--- GIVEN RECORDS Enclosed Below ---

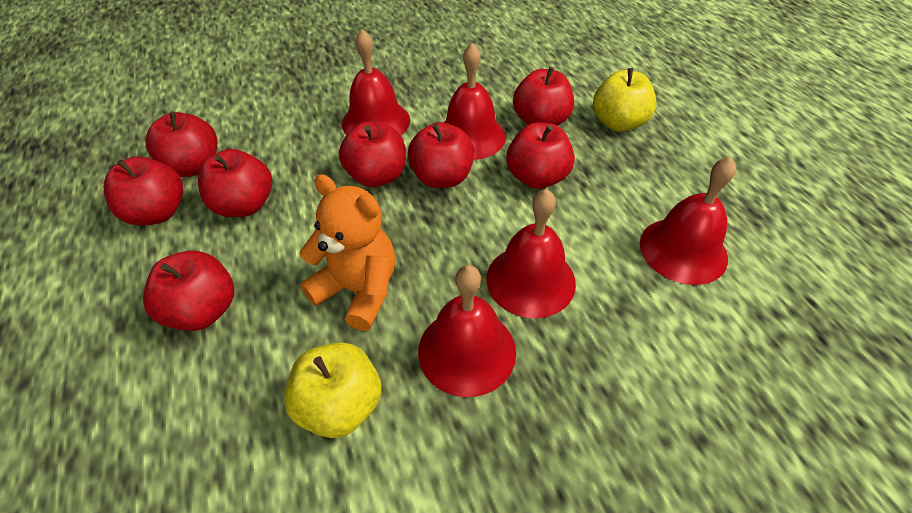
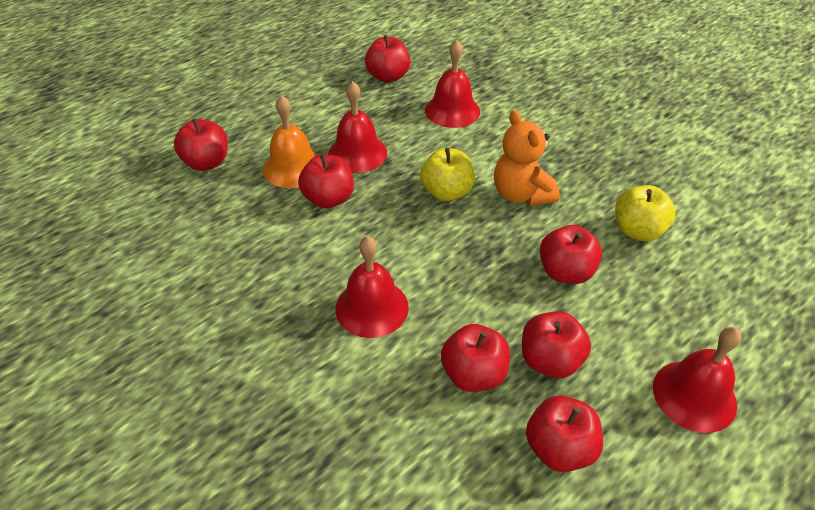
orange bell: 0 -> 1
red apple: 8 -> 7
red bell: 5 -> 4

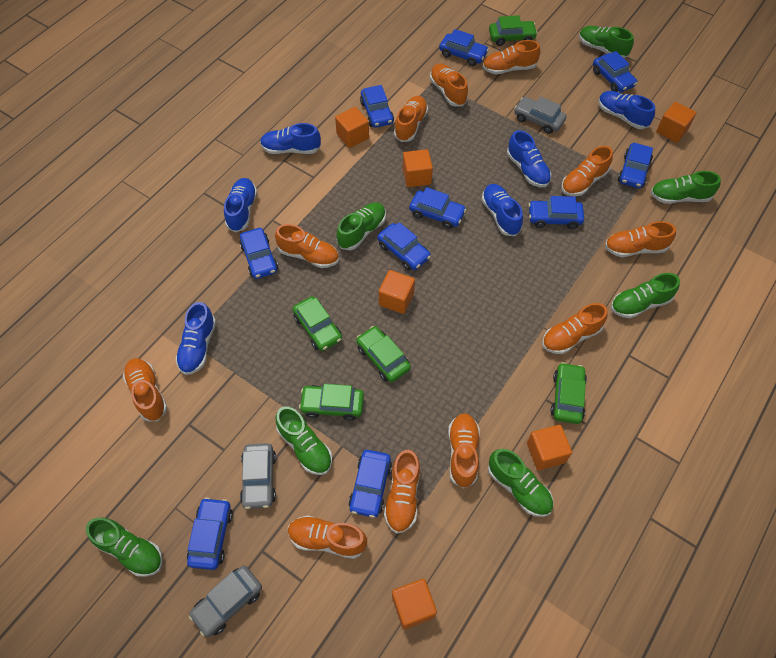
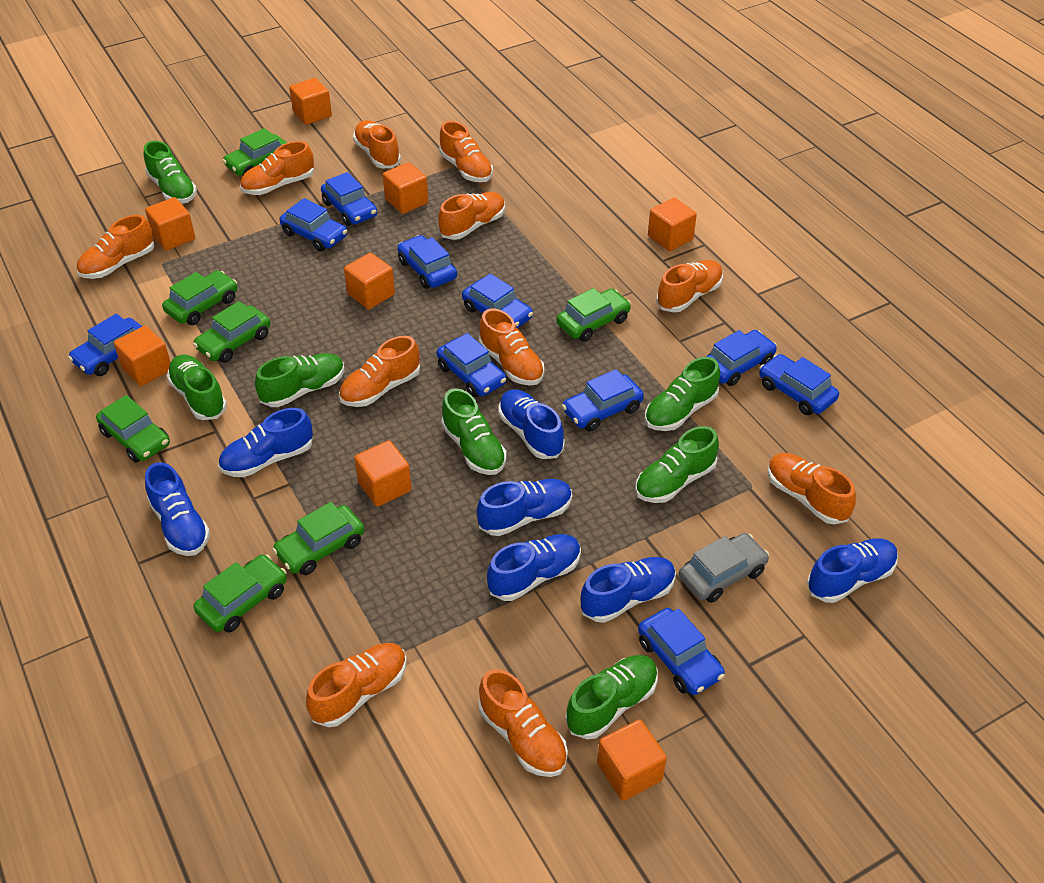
blue shoe: 6 -> 7
green car: 5 -> 7
grey car: 3 -> 1
orange cube: 6 -> 8

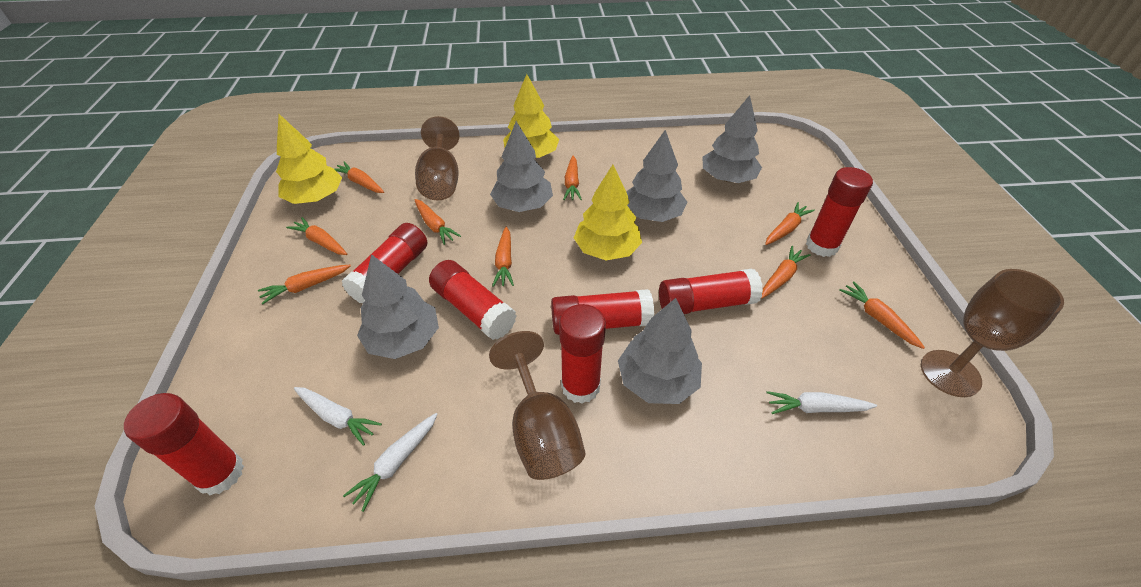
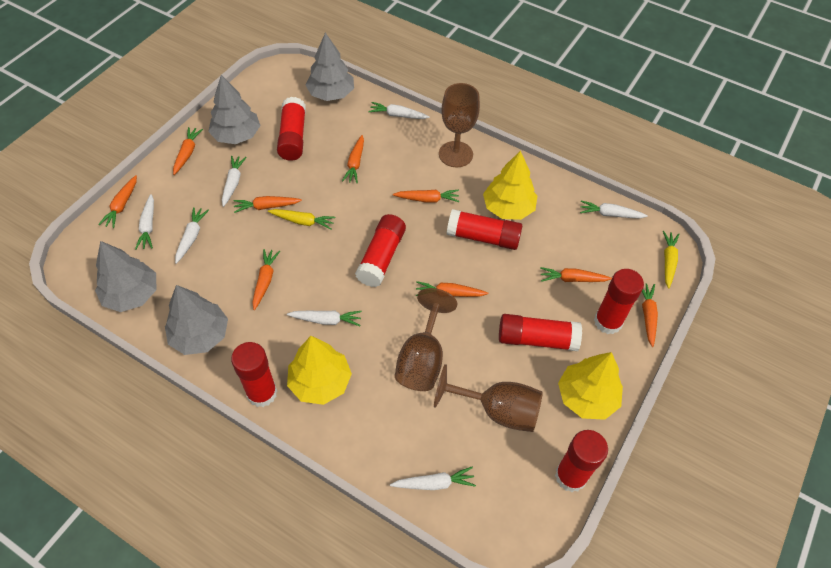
grey tree: 5 -> 4
white carrot: 3 -> 7
yellow carrot: 0 -> 2

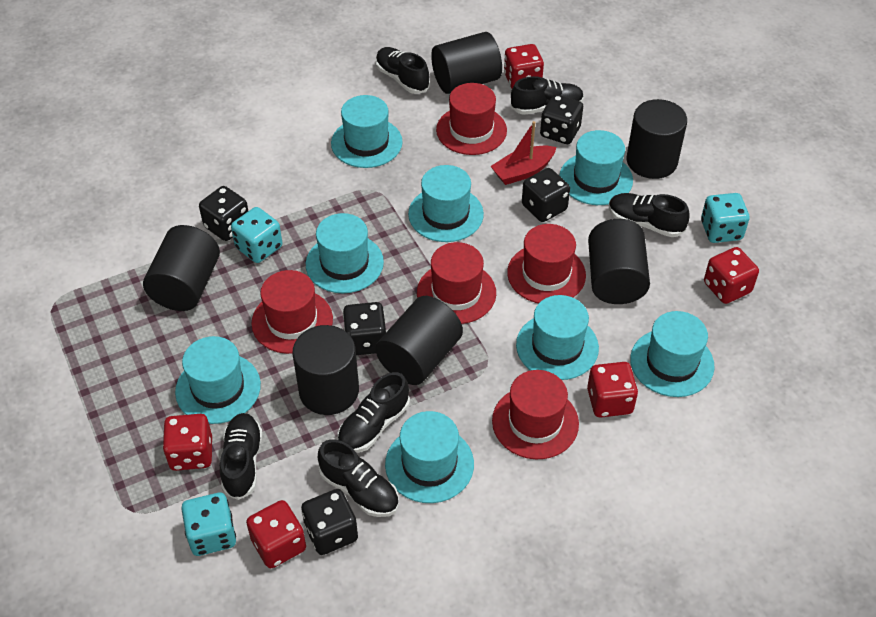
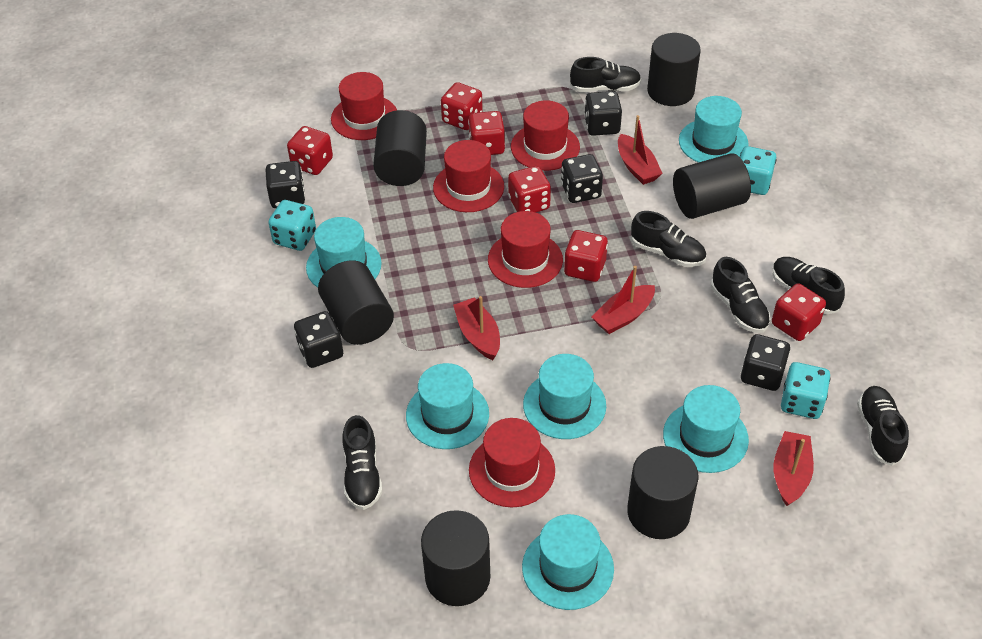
red boat: 1 -> 4
red dice: 5 -> 6
turquoise hat: 8 -> 6

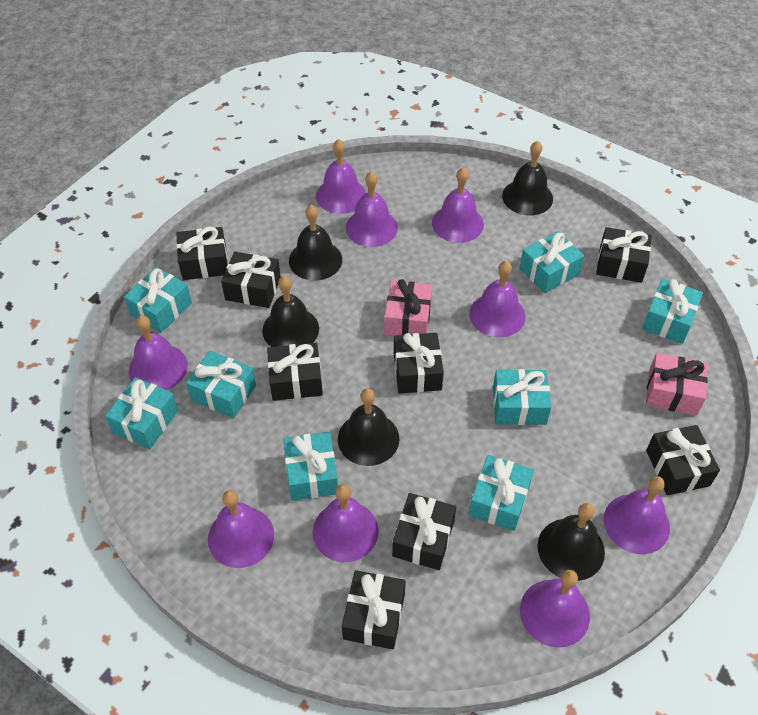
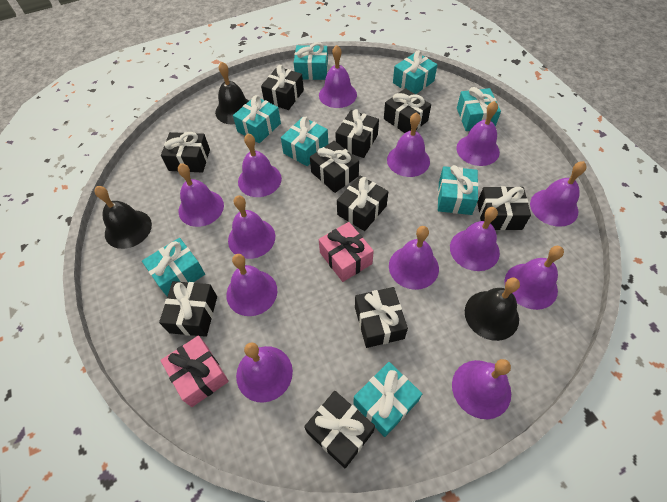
black bell: 5 -> 3
black gift: 8 -> 10
purple bell: 9 -> 13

--- End of Enclosed GIVEN RECORDS ---

» **EXERCISE GOAL**: A word-for-word copy of all the data, without pictures, is the expected output.

» **TASK RESULT**:
orange bell: 0 -> 1
red apple: 8 -> 7
red bell: 5 -> 4

blue shoe: 6 -> 7
green car: 5 -> 7
grey car: 3 -> 1
orange cube: 6 -> 8

grey tree: 5 -> 4
white carrot: 3 -> 7
yellow carrot: 0 -> 2

red boat: 1 -> 4
red dice: 5 -> 6
turquoise hat: 8 -> 6

black bell: 5 -> 3
black gift: 8 -> 10
purple bell: 9 -> 13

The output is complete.